━━ Data for this task

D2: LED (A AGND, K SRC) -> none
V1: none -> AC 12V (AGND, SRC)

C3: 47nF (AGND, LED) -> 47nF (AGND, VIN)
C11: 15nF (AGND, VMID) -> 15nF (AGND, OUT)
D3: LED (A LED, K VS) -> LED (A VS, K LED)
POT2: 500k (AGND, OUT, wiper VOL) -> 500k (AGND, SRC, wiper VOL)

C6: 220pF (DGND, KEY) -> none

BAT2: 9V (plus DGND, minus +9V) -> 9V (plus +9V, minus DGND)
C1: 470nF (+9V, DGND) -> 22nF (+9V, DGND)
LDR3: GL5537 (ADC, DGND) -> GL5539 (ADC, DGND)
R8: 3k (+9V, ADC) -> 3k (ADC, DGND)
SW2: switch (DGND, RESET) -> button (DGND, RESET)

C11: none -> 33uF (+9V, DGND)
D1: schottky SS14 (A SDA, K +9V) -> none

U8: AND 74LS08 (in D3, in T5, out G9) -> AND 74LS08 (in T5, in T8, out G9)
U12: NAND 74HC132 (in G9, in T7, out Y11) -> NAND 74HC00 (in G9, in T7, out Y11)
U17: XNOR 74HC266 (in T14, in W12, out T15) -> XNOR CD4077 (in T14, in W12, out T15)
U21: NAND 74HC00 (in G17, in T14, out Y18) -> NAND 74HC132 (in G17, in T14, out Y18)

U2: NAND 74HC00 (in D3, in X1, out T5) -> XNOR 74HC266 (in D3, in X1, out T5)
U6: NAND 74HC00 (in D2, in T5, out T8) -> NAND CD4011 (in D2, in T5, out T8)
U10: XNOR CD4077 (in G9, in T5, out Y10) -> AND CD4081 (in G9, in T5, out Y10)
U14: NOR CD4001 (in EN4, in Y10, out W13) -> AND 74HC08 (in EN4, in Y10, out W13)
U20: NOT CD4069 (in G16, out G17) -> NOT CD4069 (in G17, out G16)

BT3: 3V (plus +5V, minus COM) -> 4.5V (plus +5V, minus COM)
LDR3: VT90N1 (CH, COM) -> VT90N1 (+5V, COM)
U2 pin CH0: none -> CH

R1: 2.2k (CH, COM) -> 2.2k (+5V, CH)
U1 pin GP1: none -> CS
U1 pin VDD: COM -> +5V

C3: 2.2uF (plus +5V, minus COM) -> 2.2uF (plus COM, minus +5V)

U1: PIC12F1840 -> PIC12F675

━━━━

■ Required action: Transcribe the data above completely and exactly.

■ Task answer:
D2: LED (A AGND, K SRC) -> none
V1: none -> AC 12V (AGND, SRC)

C3: 47nF (AGND, LED) -> 47nF (AGND, VIN)
C11: 15nF (AGND, VMID) -> 15nF (AGND, OUT)
D3: LED (A LED, K VS) -> LED (A VS, K LED)
POT2: 500k (AGND, OUT, wiper VOL) -> 500k (AGND, SRC, wiper VOL)

C6: 220pF (DGND, KEY) -> none

BAT2: 9V (plus DGND, minus +9V) -> 9V (plus +9V, minus DGND)
C1: 470nF (+9V, DGND) -> 22nF (+9V, DGND)
LDR3: GL5537 (ADC, DGND) -> GL5539 (ADC, DGND)
R8: 3k (+9V, ADC) -> 3k (ADC, DGND)
SW2: switch (DGND, RESET) -> button (DGND, RESET)

C11: none -> 33uF (+9V, DGND)
D1: schottky SS14 (A SDA, K +9V) -> none

U8: AND 74LS08 (in D3, in T5, out G9) -> AND 74LS08 (in T5, in T8, out G9)
U12: NAND 74HC132 (in G9, in T7, out Y11) -> NAND 74HC00 (in G9, in T7, out Y11)
U17: XNOR 74HC266 (in T14, in W12, out T15) -> XNOR CD4077 (in T14, in W12, out T15)
U21: NAND 74HC00 (in G17, in T14, out Y18) -> NAND 74HC132 (in G17, in T14, out Y18)

U2: NAND 74HC00 (in D3, in X1, out T5) -> XNOR 74HC266 (in D3, in X1, out T5)
U6: NAND 74HC00 (in D2, in T5, out T8) -> NAND CD4011 (in D2, in T5, out T8)
U10: XNOR CD4077 (in G9, in T5, out Y10) -> AND CD4081 (in G9, in T5, out Y10)
U14: NOR CD4001 (in EN4, in Y10, out W13) -> AND 74HC08 (in EN4, in Y10, out W13)
U20: NOT CD4069 (in G16, out G17) -> NOT CD4069 (in G17, out G16)

BT3: 3V (plus +5V, minus COM) -> 4.5V (plus +5V, minus COM)
LDR3: VT90N1 (CH, COM) -> VT90N1 (+5V, COM)
U2 pin CH0: none -> CH

R1: 2.2k (CH, COM) -> 2.2k (+5V, CH)
U1 pin GP1: none -> CS
U1 pin VDD: COM -> +5V

C3: 2.2uF (plus +5V, minus COM) -> 2.2uF (plus COM, minus +5V)

U1: PIC12F1840 -> PIC12F675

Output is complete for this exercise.